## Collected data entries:
►

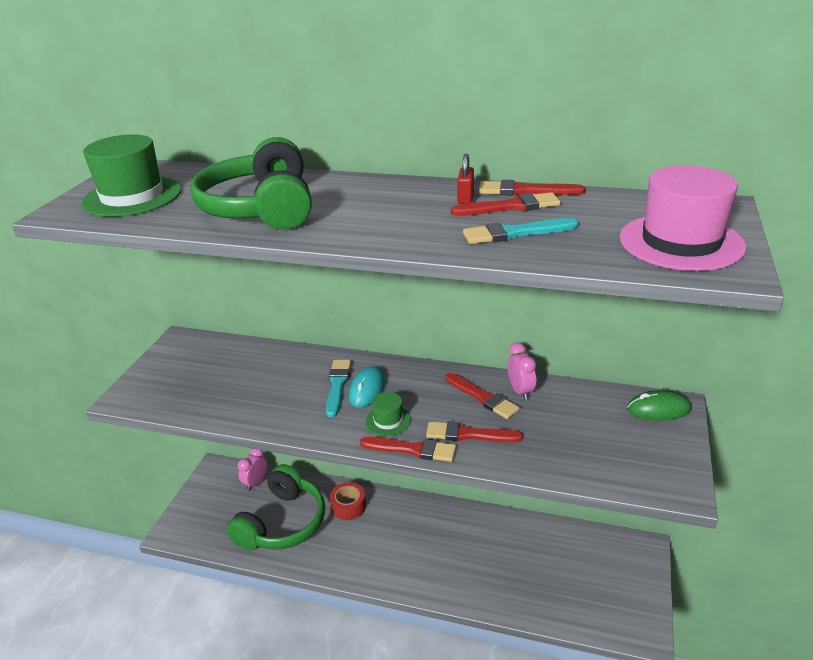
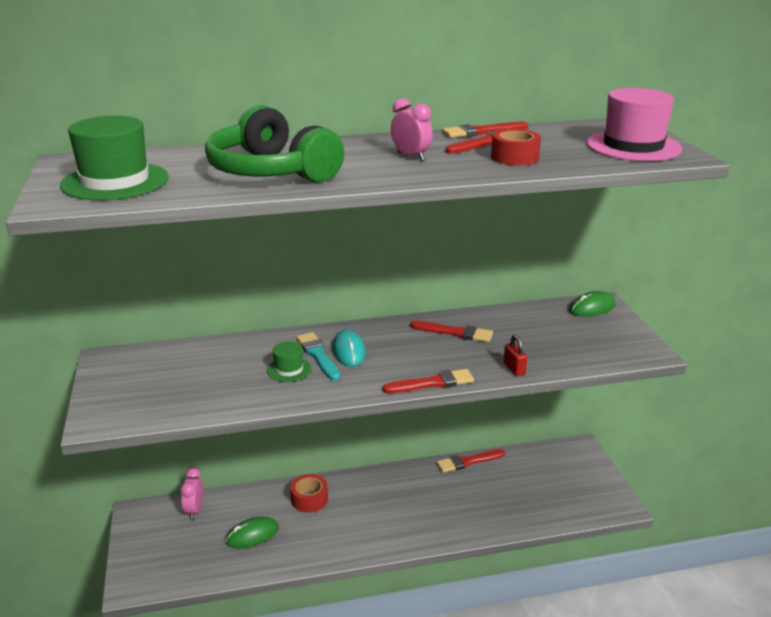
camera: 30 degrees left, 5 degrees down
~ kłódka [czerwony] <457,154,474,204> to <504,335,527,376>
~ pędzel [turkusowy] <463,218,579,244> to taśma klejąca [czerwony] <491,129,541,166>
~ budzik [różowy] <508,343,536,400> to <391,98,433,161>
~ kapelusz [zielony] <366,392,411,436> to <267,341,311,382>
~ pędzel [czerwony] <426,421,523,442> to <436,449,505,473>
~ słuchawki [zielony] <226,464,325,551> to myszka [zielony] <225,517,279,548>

◄

## TASK ITEM:
Transcribe all data precisely. Pictures are not copied.

## SOLVED PROBLEM:
camera: 30 degrees left, 5 degrees down
~ kłódka [czerwony] <457,154,474,204> to <504,335,527,376>
~ pędzel [turkusowy] <463,218,579,244> to taśma klejąca [czerwony] <491,129,541,166>
~ budzik [różowy] <508,343,536,400> to <391,98,433,161>
~ kapelusz [zielony] <366,392,411,436> to <267,341,311,382>
~ pędzel [czerwony] <426,421,523,442> to <436,449,505,473>
~ słuchawki [zielony] <226,464,325,551> to myszka [zielony] <225,517,279,548>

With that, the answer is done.